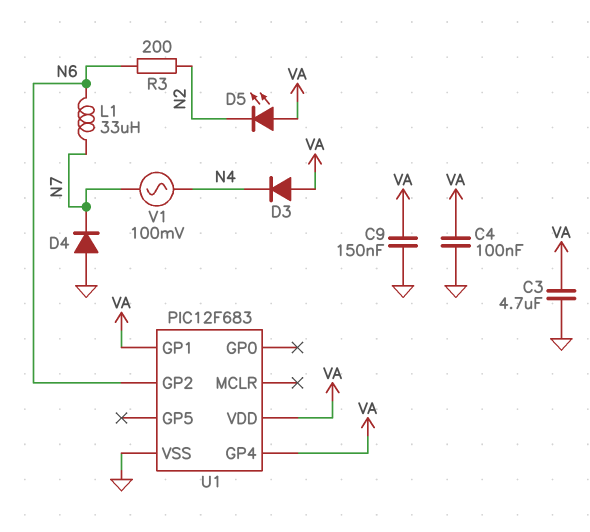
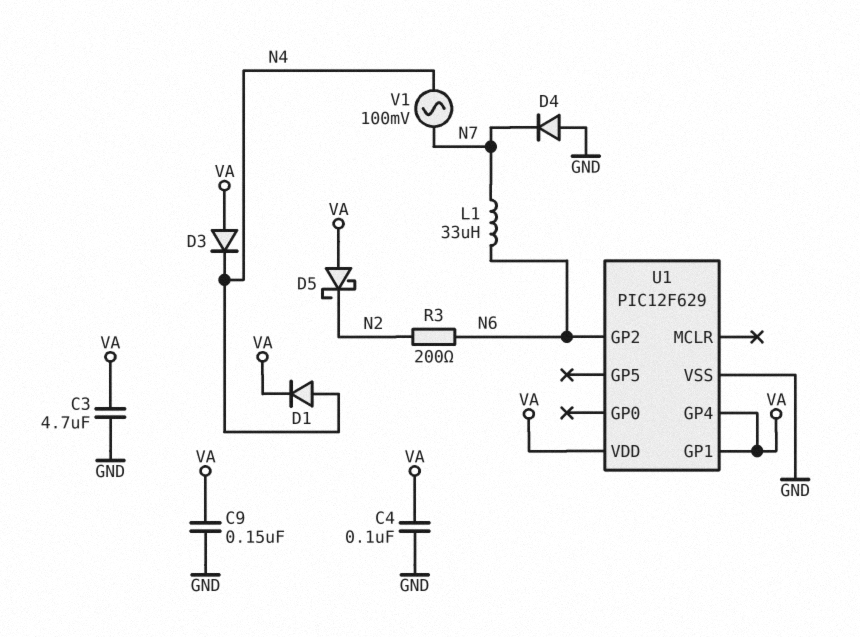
D1: none -> diode (A N4, K VA)
D5: LED (A VA, K N2) -> schottky (A VA, K N2)
U1: PIC12F683 -> PIC12F629

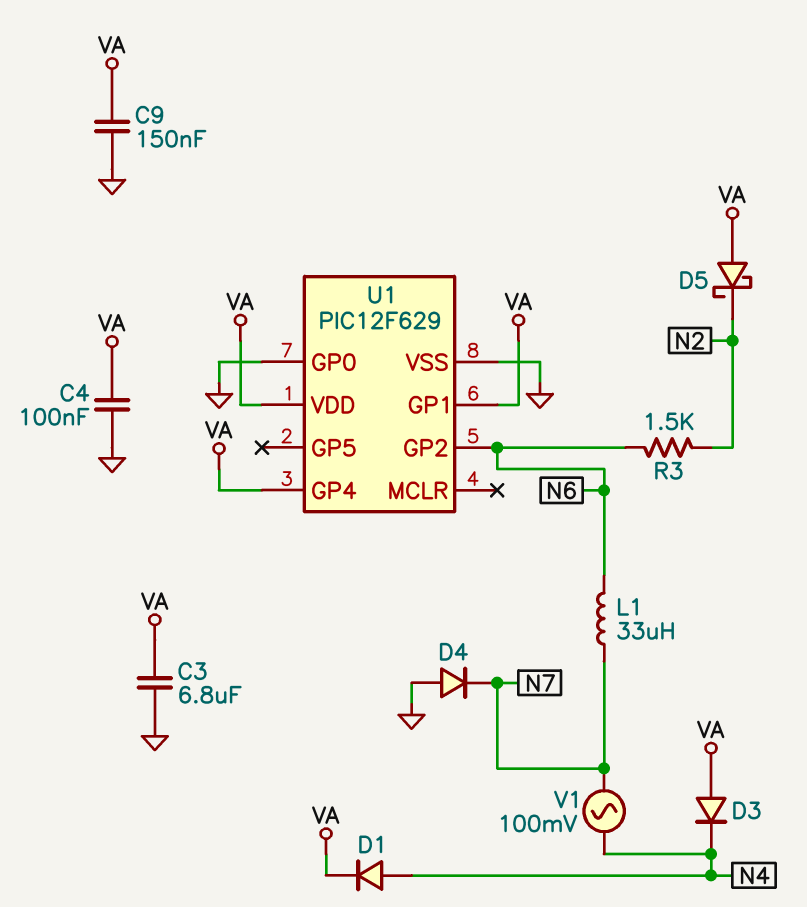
C3: 4.7uF (GND, VA) -> 6.8uF (GND, VA)
R3: 200 (N2, N6) -> 1.5k (N2, N6)
U1 pin GP0: none -> GND

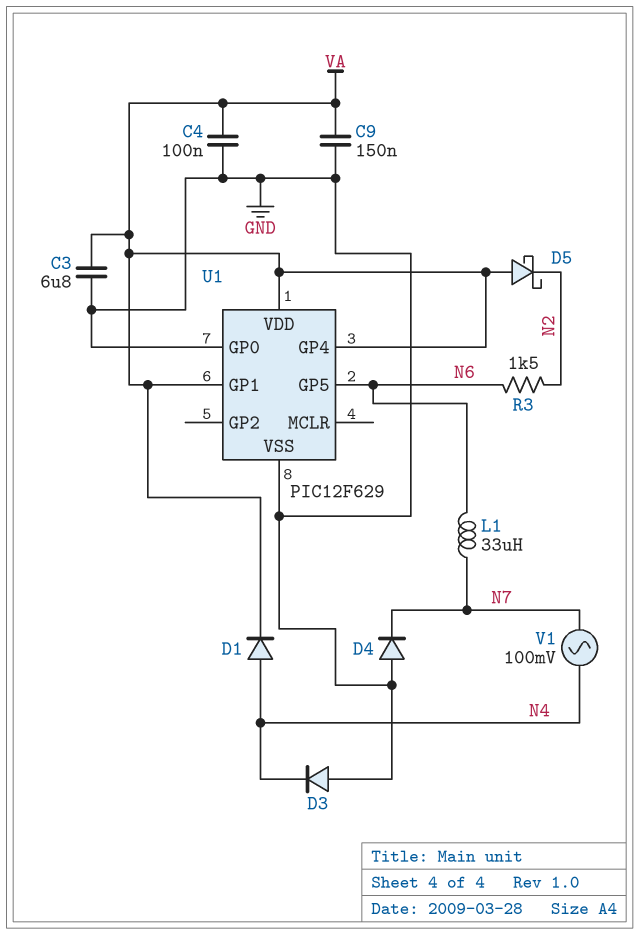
D3: diode (A VA, K N4) -> diode (A GND, K N4)
U1 pin GP2: N6 -> none
U1 pin GP5: none -> N6

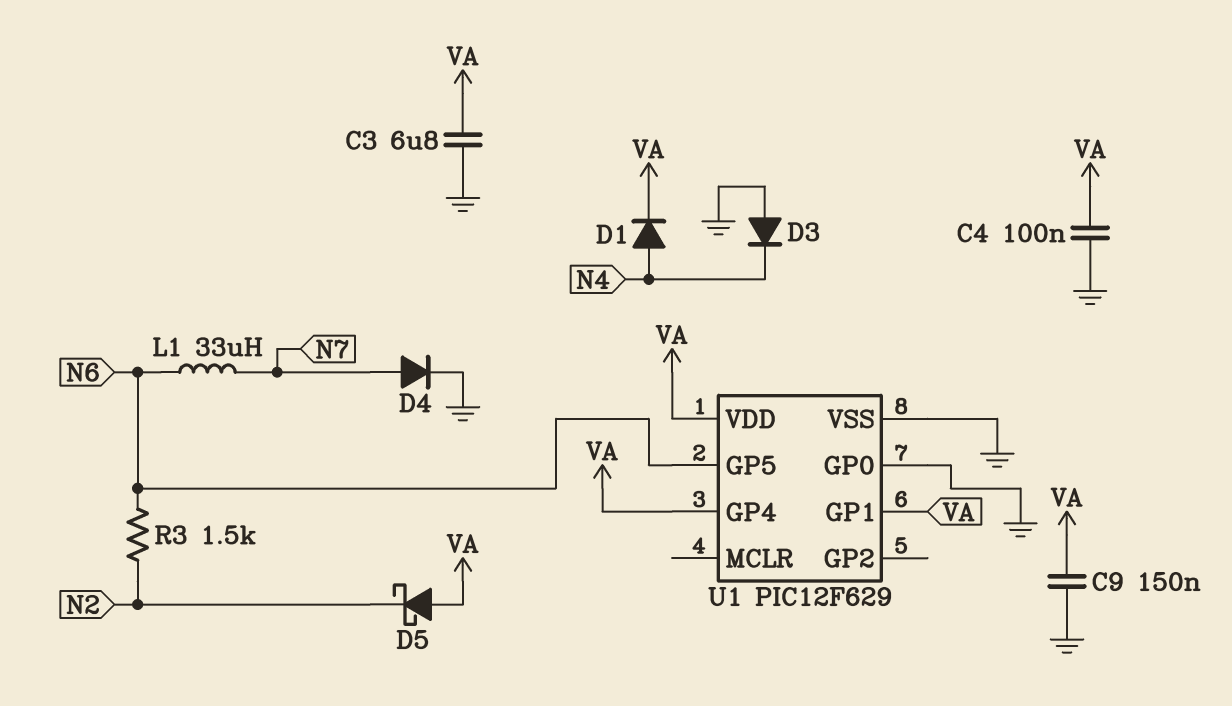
D4: diode (A GND, K N7) -> diode (A N7, K GND)
V1: AC 100mV (N4, N7) -> none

• Action item: Could you print the listing above word for word, without its pictures?

• Exercise result:
D1: none -> diode (A N4, K VA)
D5: LED (A VA, K N2) -> schottky (A VA, K N2)
U1: PIC12F683 -> PIC12F629

C3: 4.7uF (GND, VA) -> 6.8uF (GND, VA)
R3: 200 (N2, N6) -> 1.5k (N2, N6)
U1 pin GP0: none -> GND

D3: diode (A VA, K N4) -> diode (A GND, K N4)
U1 pin GP2: N6 -> none
U1 pin GP5: none -> N6

D4: diode (A GND, K N7) -> diode (A N7, K GND)
V1: AC 100mV (N4, N7) -> none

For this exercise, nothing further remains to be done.